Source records
↓↓↓
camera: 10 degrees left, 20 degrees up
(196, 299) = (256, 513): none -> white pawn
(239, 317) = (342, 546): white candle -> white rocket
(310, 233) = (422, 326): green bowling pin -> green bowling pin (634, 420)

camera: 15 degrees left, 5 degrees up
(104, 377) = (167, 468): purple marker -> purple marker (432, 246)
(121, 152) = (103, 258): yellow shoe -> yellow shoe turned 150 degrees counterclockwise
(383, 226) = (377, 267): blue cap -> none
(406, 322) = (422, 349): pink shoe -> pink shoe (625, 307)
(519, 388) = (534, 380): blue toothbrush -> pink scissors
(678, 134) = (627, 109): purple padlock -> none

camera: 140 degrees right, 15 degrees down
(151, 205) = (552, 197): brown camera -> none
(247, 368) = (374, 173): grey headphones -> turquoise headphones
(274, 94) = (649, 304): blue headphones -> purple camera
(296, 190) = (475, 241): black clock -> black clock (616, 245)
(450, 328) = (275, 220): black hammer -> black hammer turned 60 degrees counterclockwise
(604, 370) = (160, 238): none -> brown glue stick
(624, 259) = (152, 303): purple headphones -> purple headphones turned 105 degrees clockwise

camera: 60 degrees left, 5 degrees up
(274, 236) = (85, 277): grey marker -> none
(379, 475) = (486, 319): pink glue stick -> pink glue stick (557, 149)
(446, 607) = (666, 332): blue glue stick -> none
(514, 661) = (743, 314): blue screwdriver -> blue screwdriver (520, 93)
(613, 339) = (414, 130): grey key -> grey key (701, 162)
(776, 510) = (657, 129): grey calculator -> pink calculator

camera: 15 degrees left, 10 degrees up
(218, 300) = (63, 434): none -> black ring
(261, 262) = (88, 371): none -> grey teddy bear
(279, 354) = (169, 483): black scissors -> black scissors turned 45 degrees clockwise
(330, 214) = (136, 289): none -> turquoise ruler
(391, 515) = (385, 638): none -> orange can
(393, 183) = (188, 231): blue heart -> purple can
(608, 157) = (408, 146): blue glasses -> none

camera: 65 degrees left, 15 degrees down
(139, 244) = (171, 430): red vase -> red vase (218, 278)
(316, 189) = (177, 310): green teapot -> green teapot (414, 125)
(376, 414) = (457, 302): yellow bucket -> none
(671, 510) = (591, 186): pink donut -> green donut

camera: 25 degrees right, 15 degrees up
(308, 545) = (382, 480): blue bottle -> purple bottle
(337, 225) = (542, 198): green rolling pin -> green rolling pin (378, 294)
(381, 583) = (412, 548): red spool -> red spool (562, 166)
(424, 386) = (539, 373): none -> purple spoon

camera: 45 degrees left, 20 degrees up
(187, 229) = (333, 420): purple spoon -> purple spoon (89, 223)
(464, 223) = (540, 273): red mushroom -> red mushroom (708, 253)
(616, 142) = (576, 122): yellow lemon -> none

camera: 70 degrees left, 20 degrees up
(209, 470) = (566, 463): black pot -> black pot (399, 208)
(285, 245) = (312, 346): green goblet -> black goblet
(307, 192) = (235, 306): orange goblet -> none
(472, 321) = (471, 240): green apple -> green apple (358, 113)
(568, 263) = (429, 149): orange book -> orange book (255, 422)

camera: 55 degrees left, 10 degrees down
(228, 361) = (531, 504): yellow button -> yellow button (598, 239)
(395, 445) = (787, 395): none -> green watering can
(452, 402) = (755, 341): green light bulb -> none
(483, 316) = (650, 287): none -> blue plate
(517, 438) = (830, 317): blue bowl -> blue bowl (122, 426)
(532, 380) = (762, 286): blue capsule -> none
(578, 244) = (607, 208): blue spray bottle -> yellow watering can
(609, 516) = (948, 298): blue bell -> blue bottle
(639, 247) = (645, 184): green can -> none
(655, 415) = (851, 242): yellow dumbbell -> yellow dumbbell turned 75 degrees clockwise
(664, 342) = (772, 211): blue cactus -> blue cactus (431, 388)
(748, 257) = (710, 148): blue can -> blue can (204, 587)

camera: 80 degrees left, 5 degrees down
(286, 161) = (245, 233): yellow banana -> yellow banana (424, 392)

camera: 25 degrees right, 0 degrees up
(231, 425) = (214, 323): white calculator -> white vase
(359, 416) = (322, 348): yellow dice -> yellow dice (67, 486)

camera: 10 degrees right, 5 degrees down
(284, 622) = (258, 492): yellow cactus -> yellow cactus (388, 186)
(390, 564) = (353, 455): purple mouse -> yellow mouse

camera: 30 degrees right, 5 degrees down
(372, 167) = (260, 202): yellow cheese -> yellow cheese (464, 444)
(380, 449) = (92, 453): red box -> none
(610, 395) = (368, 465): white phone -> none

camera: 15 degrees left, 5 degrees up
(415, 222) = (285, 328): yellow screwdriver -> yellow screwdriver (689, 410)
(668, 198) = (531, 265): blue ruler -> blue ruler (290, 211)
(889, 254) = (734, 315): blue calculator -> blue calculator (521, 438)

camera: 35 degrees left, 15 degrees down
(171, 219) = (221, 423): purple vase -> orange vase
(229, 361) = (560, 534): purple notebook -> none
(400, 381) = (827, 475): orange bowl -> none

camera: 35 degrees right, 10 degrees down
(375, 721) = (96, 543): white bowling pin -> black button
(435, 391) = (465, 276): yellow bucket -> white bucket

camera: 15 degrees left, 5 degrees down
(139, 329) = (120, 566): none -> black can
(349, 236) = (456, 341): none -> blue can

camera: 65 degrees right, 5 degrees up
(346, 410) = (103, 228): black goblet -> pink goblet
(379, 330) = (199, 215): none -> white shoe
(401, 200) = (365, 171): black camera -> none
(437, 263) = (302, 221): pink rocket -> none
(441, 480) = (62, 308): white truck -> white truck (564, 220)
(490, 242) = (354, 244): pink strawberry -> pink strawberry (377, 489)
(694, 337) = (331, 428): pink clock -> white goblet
↑↑↑
The response should consist of every record, written out exactly as given.

**EXERCISE OUTPUT:**
camera: 10 degrees left, 20 degrees up
(196, 299) = (256, 513): none -> white pawn
(239, 317) = (342, 546): white candle -> white rocket
(310, 233) = (422, 326): green bowling pin -> green bowling pin (634, 420)

camera: 15 degrees left, 5 degrees up
(104, 377) = (167, 468): purple marker -> purple marker (432, 246)
(121, 152) = (103, 258): yellow shoe -> yellow shoe turned 150 degrees counterclockwise
(383, 226) = (377, 267): blue cap -> none
(406, 322) = (422, 349): pink shoe -> pink shoe (625, 307)
(519, 388) = (534, 380): blue toothbrush -> pink scissors
(678, 134) = (627, 109): purple padlock -> none

camera: 140 degrees right, 15 degrees down
(151, 205) = (552, 197): brown camera -> none
(247, 368) = (374, 173): grey headphones -> turquoise headphones
(274, 94) = (649, 304): blue headphones -> purple camera
(296, 190) = (475, 241): black clock -> black clock (616, 245)
(450, 328) = (275, 220): black hammer -> black hammer turned 60 degrees counterclockwise
(604, 370) = (160, 238): none -> brown glue stick
(624, 259) = (152, 303): purple headphones -> purple headphones turned 105 degrees clockwise

camera: 60 degrees left, 5 degrees up
(274, 236) = (85, 277): grey marker -> none
(379, 475) = (486, 319): pink glue stick -> pink glue stick (557, 149)
(446, 607) = (666, 332): blue glue stick -> none
(514, 661) = (743, 314): blue screwdriver -> blue screwdriver (520, 93)
(613, 339) = (414, 130): grey key -> grey key (701, 162)
(776, 510) = (657, 129): grey calculator -> pink calculator

camera: 15 degrees left, 10 degrees up
(218, 300) = (63, 434): none -> black ring
(261, 262) = (88, 371): none -> grey teddy bear
(279, 354) = (169, 483): black scissors -> black scissors turned 45 degrees clockwise
(330, 214) = (136, 289): none -> turquoise ruler
(391, 515) = (385, 638): none -> orange can
(393, 183) = (188, 231): blue heart -> purple can
(608, 157) = (408, 146): blue glasses -> none

camera: 65 degrees left, 15 degrees down
(139, 244) = (171, 430): red vase -> red vase (218, 278)
(316, 189) = (177, 310): green teapot -> green teapot (414, 125)
(376, 414) = (457, 302): yellow bucket -> none
(671, 510) = (591, 186): pink donut -> green donut

camera: 25 degrees right, 15 degrees up
(308, 545) = (382, 480): blue bottle -> purple bottle
(337, 225) = (542, 198): green rolling pin -> green rolling pin (378, 294)
(381, 583) = (412, 548): red spool -> red spool (562, 166)
(424, 386) = (539, 373): none -> purple spoon

camera: 45 degrees left, 20 degrees up
(187, 229) = (333, 420): purple spoon -> purple spoon (89, 223)
(464, 223) = (540, 273): red mushroom -> red mushroom (708, 253)
(616, 142) = (576, 122): yellow lemon -> none

camera: 70 degrees left, 20 degrees up
(209, 470) = (566, 463): black pot -> black pot (399, 208)
(285, 245) = (312, 346): green goblet -> black goblet
(307, 192) = (235, 306): orange goblet -> none
(472, 321) = (471, 240): green apple -> green apple (358, 113)
(568, 263) = (429, 149): orange book -> orange book (255, 422)

camera: 55 degrees left, 10 degrees down
(228, 361) = (531, 504): yellow button -> yellow button (598, 239)
(395, 445) = (787, 395): none -> green watering can
(452, 402) = (755, 341): green light bulb -> none
(483, 316) = (650, 287): none -> blue plate
(517, 438) = (830, 317): blue bowl -> blue bowl (122, 426)
(532, 380) = (762, 286): blue capsule -> none
(578, 244) = (607, 208): blue spray bottle -> yellow watering can
(609, 516) = (948, 298): blue bell -> blue bottle
(639, 247) = (645, 184): green can -> none
(655, 415) = (851, 242): yellow dumbbell -> yellow dumbbell turned 75 degrees clockwise
(664, 342) = (772, 211): blue cactus -> blue cactus (431, 388)
(748, 257) = (710, 148): blue can -> blue can (204, 587)

camera: 80 degrees left, 5 degrees down
(286, 161) = (245, 233): yellow banana -> yellow banana (424, 392)

camera: 25 degrees right, 0 degrees up
(231, 425) = (214, 323): white calculator -> white vase
(359, 416) = (322, 348): yellow dice -> yellow dice (67, 486)

camera: 10 degrees right, 5 degrees down
(284, 622) = (258, 492): yellow cactus -> yellow cactus (388, 186)
(390, 564) = (353, 455): purple mouse -> yellow mouse

camera: 30 degrees right, 5 degrees down
(372, 167) = (260, 202): yellow cheese -> yellow cheese (464, 444)
(380, 449) = (92, 453): red box -> none
(610, 395) = (368, 465): white phone -> none

camera: 15 degrees left, 5 degrees up
(415, 222) = (285, 328): yellow screwdriver -> yellow screwdriver (689, 410)
(668, 198) = (531, 265): blue ruler -> blue ruler (290, 211)
(889, 254) = (734, 315): blue calculator -> blue calculator (521, 438)

camera: 35 degrees left, 15 degrees down
(171, 219) = (221, 423): purple vase -> orange vase
(229, 361) = (560, 534): purple notebook -> none
(400, 381) = (827, 475): orange bowl -> none

camera: 35 degrees right, 10 degrees down
(375, 721) = (96, 543): white bowling pin -> black button
(435, 391) = (465, 276): yellow bucket -> white bucket

camera: 15 degrees left, 5 degrees down
(139, 329) = (120, 566): none -> black can
(349, 236) = (456, 341): none -> blue can

camera: 65 degrees right, 5 degrees up
(346, 410) = (103, 228): black goblet -> pink goblet
(379, 330) = (199, 215): none -> white shoe
(401, 200) = (365, 171): black camera -> none
(437, 263) = (302, 221): pink rocket -> none
(441, 480) = (62, 308): white truck -> white truck (564, 220)
(490, 242) = (354, 244): pink strawberry -> pink strawberry (377, 489)
(694, 337) = (331, 428): pink clock -> white goblet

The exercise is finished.